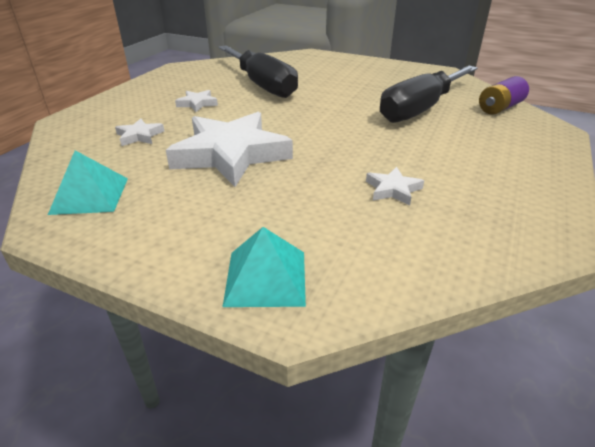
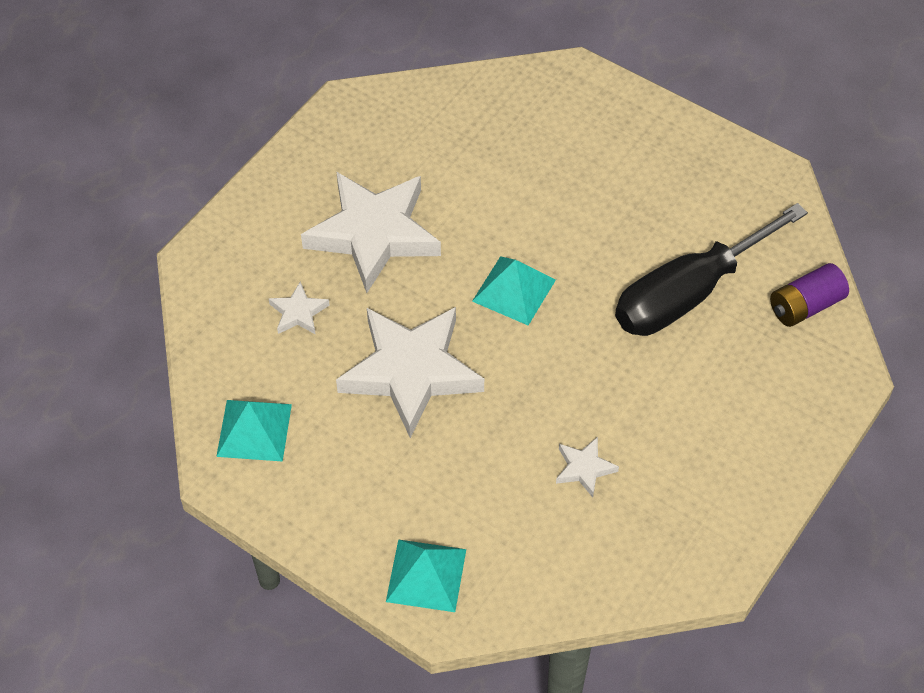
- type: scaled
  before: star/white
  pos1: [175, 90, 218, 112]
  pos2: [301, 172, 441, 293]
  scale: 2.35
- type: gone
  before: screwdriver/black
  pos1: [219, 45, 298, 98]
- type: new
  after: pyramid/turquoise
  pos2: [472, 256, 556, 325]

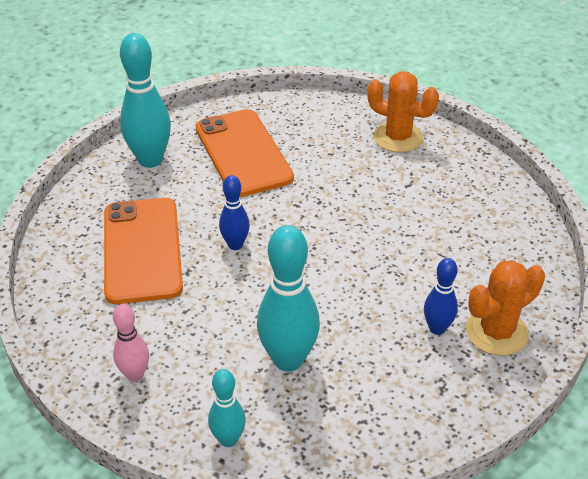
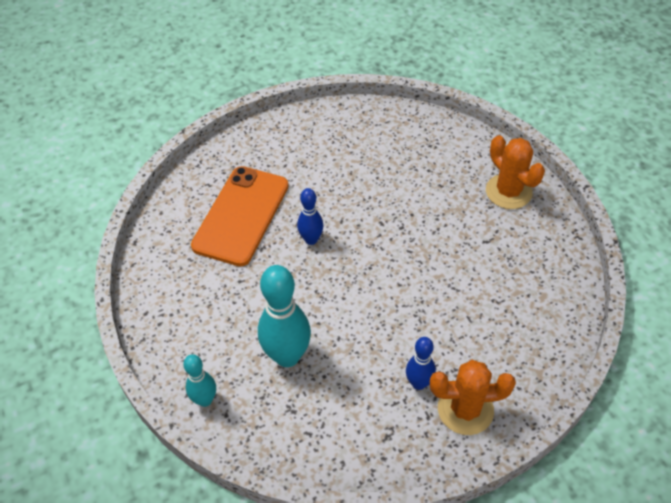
- type: gone
  before: bowling pin/pink
  pos1: [113, 304, 149, 382]
- type: gone
  before: bowling pin/turquoise
  pos1: [120, 33, 171, 168]
- type: gone
  before: phone/orange
  pos1: [195, 109, 294, 197]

+ + + + + + +

Where a line of the entries contains "bowling", report that line.

- Solution to the exercise -
  before: bowling pin/pink
  before: bowling pin/turquoise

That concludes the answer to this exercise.